● **DATA**
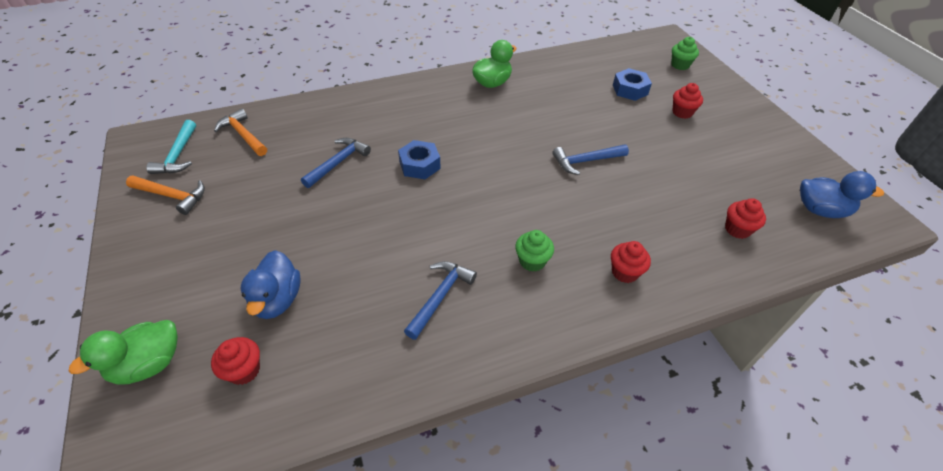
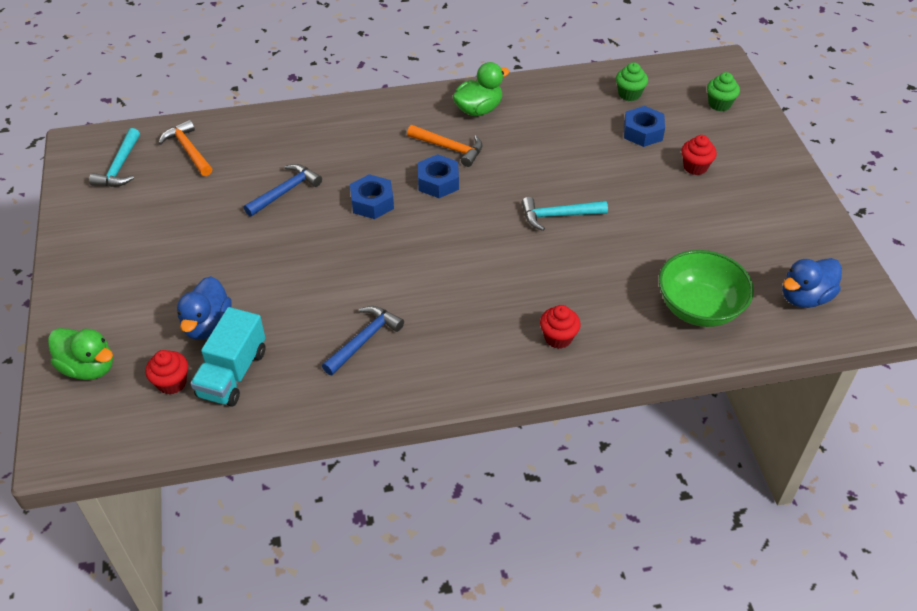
camera: 10 degrees right, 0 degrees up
(149, 364) = (89, 367): green duck -> green duck turned 120 degrees counterclockwise
(172, 196) = (112, 211): orange hammer -> orange hammer (449, 148)
(310, 351) = (232, 373): none -> turquoise truck
(474, 143) = (438, 182): none -> blue nut
(532, 261) = (465, 316): green cupcake -> green cupcake (629, 94)
(586, 161) = (558, 215): blue hammer -> turquoise hammer
(737, 229) = (699, 308): red cupcake -> green bowl
(820, 210) = (805, 297): blue duck -> blue duck turned 120 degrees clockwise

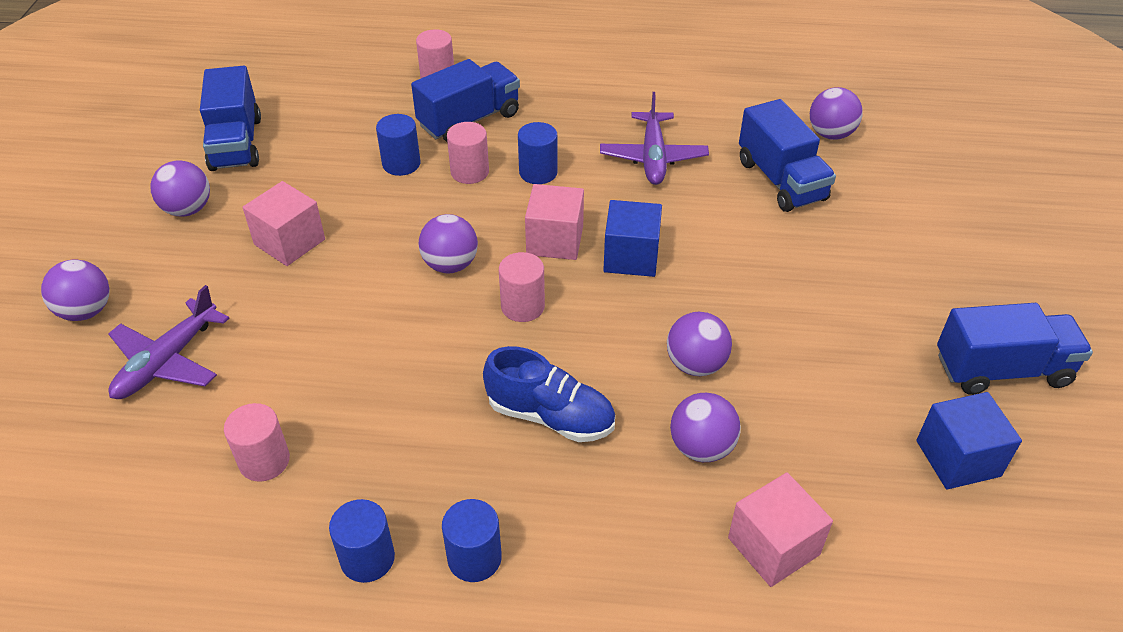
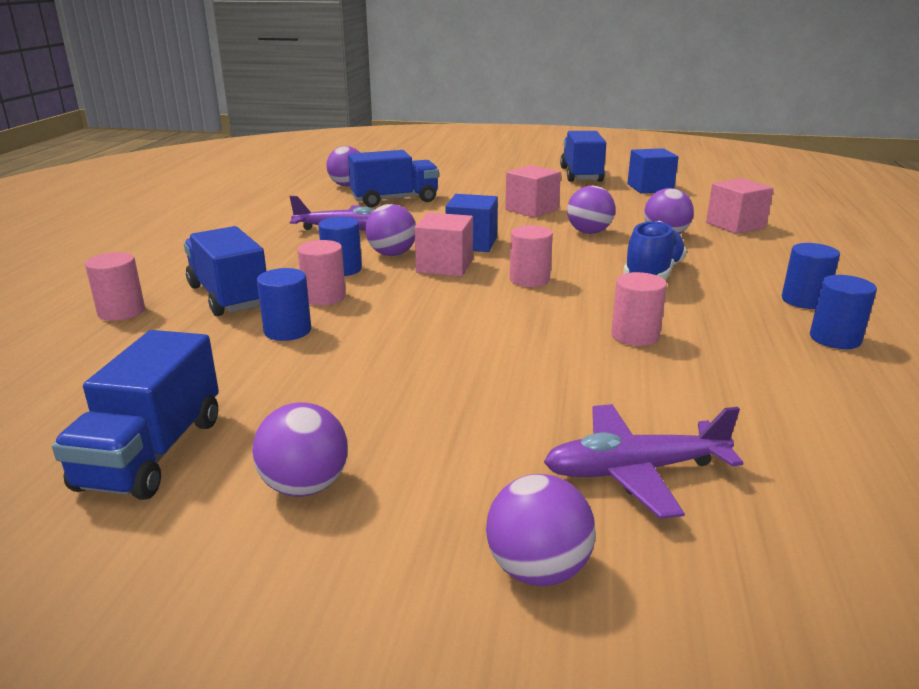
camera: 85 degrees left, 20 degrees down
(167, 361) = (634, 471): purple plane -> purple plane turned 135 degrees clockwise
(236, 143) = (152, 453): blue truck -> blue truck turned 105 degrees clockwise
(264, 461) = (759, 391): pink cylinder -> pink cylinder (635, 336)
(289, 242) = (410, 394): pink cube -> pink cube (531, 209)
(450, 264) = (469, 307): purple ball -> purple ball (392, 254)

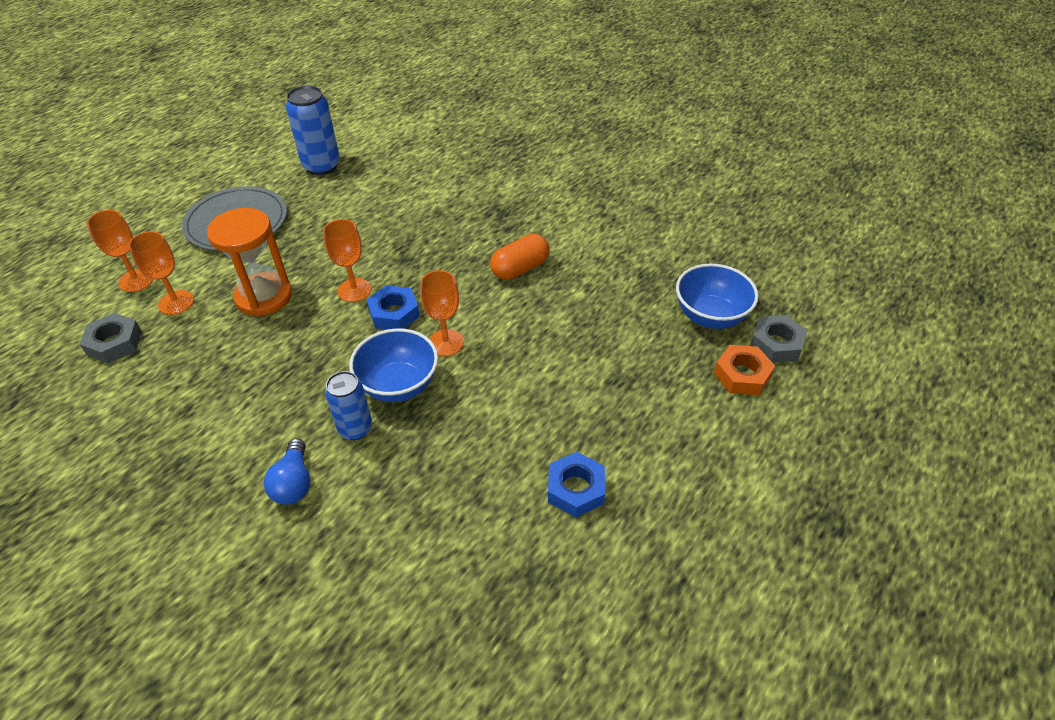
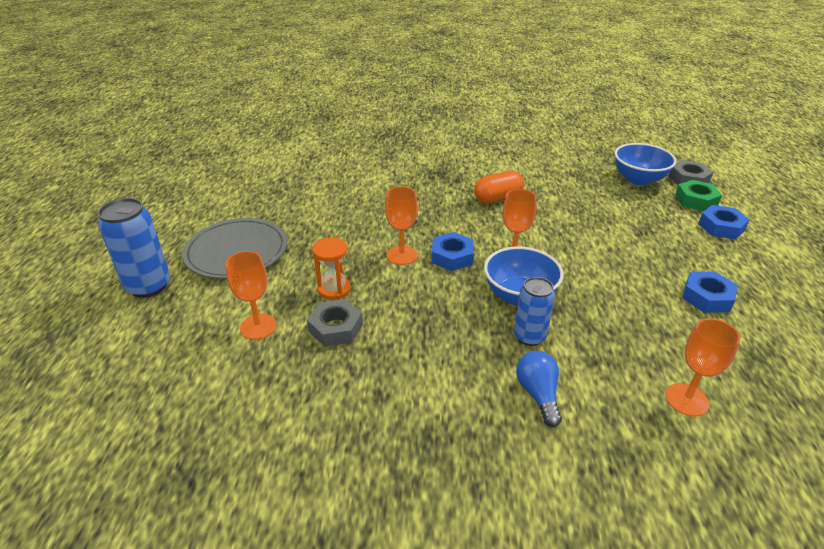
camera: 35 degrees left, 10 degrees down
(114, 343) = (238, 382): grey nut -> grey nut (336, 328)
(136, 280) = (194, 328): orange goblet -> orange goblet (687, 399)
(264, 296) = (334, 289): orange hourglass -> orange hourglass, size x0.60
(294, 483) = (538, 394): blue light bulb -> blue light bulb turned 150 degrees counterclockwise
(322, 166) = (261, 191): blue can -> blue can (148, 286)
(520, 269) = (498, 198): orange capsule -> orange capsule turned 45 degrees clockwise
(720, 422) = (721, 227): none -> blue nut
(742, 375) = (696, 200): orange nut -> green nut

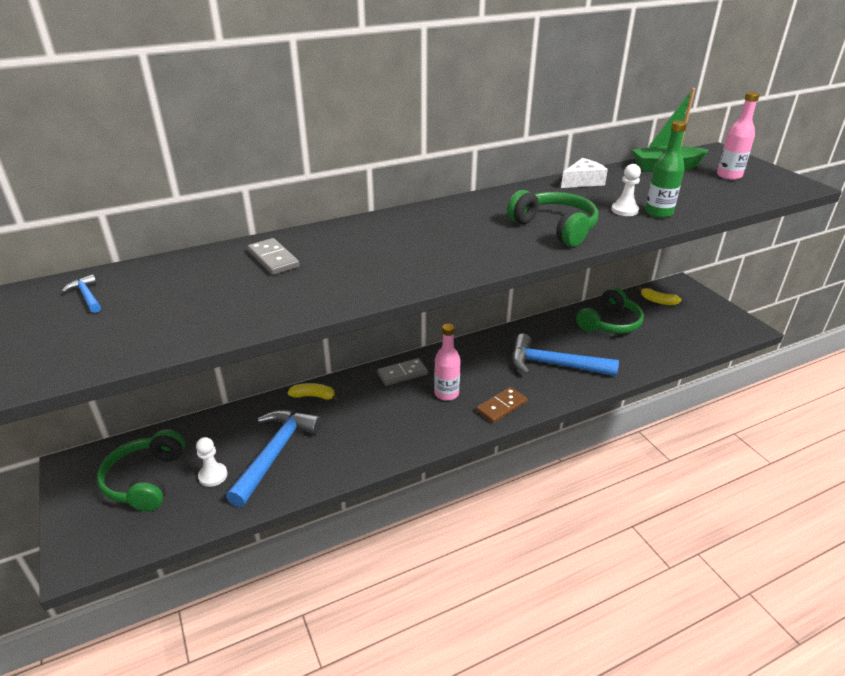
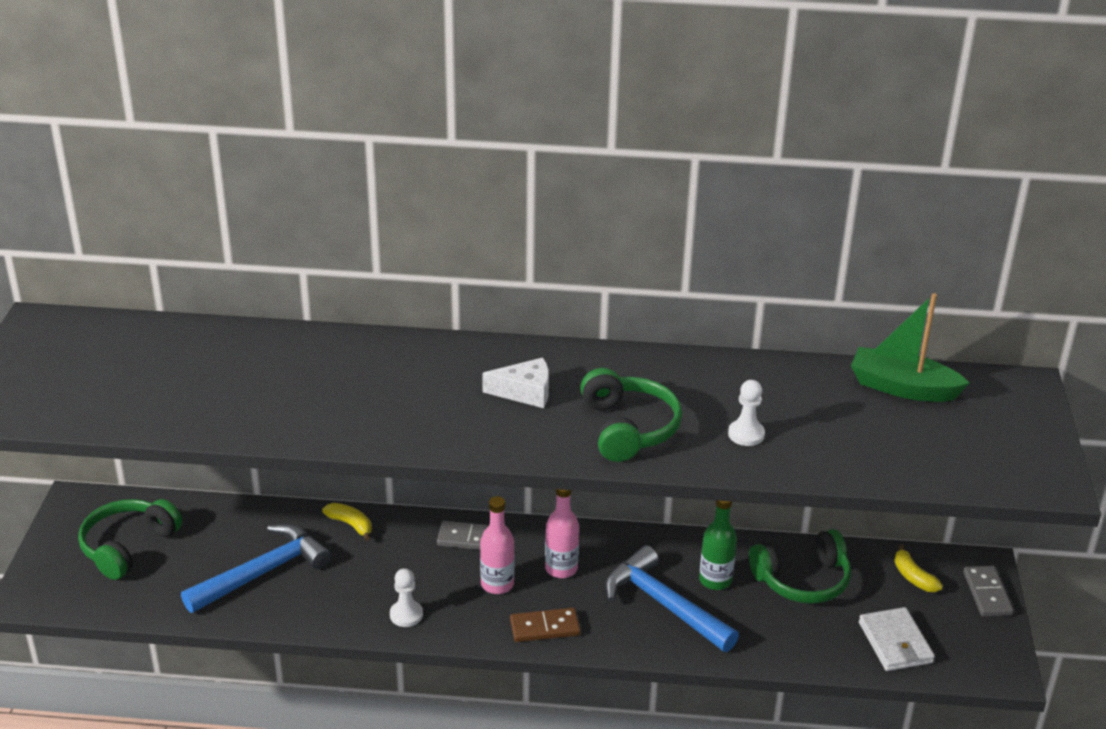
camera: 30 degrees right, 0 degrees up
(87, 296) = (108, 345): blue hammer -> none
(213, 475) = (189, 569): white pawn -> white pawn (406, 615)
(273, 259) = (297, 361): grey domino -> grey domino (987, 593)
(582, 181) = (754, 372): white cheese -> white cheese (525, 392)
(658, 213) = (783, 453): green bottle -> green bottle (715, 580)
(688, 335) = (895, 643): none -> white wallet
(729, 176) = (971, 432): pink bottle -> pink bottle (561, 568)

● **WHAT THIS TASK INVOLVES**
Word for word, restate each line above, minus its pictures.

● **REPLY TO THE TASK**
camera: 10 degrees right, 0 degrees up
(149, 364) = (89, 367): green duck -> green duck turned 120 degrees counterclockwise
(172, 196) = (112, 211): orange hammer -> orange hammer (449, 148)
(310, 351) = (232, 373): none -> turquoise truck
(474, 143) = (438, 182): none -> blue nut
(532, 261) = (465, 316): green cupcake -> green cupcake (629, 94)
(586, 161) = (558, 215): blue hammer -> turquoise hammer
(737, 229) = (699, 308): red cupcake -> green bowl
(820, 210) = (805, 297): blue duck -> blue duck turned 120 degrees clockwise

camera: 85 degrees left, 20 degrees down
(167, 361) = (634, 471): purple plane -> purple plane turned 135 degrees clockwise
(236, 143) = (152, 453): blue truck -> blue truck turned 105 degrees clockwise
(264, 461) = (759, 391): pink cylinder -> pink cylinder (635, 336)
(289, 242) = (410, 394): pink cube -> pink cube (531, 209)
(450, 264) = (469, 307): purple ball -> purple ball (392, 254)

camera: 35 degrees left, 10 degrees down
(114, 343) = (238, 382): grey nut -> grey nut (336, 328)
(136, 280) = (194, 328): orange goblet -> orange goblet (687, 399)
(264, 296) = (334, 289): orange hourglass -> orange hourglass, size x0.60
(294, 483) = (538, 394): blue light bulb -> blue light bulb turned 150 degrees counterclockwise
(322, 166) = (261, 191): blue can -> blue can (148, 286)
(520, 269) = (498, 198): orange capsule -> orange capsule turned 45 degrees clockwise
(720, 422) = (721, 227): none -> blue nut
(742, 375) = (696, 200): orange nut -> green nut

camera: 30 degrees right, 0 degrees up
(87, 296) = (108, 345): blue hammer -> none
(213, 475) = (189, 569): white pawn -> white pawn (406, 615)
(273, 259) = (297, 361): grey domino -> grey domino (987, 593)
(582, 181) = (754, 372): white cheese -> white cheese (525, 392)
(658, 213) = (783, 453): green bottle -> green bottle (715, 580)
(688, 335) = (895, 643): none -> white wallet
(729, 176) = (971, 432): pink bottle -> pink bottle (561, 568)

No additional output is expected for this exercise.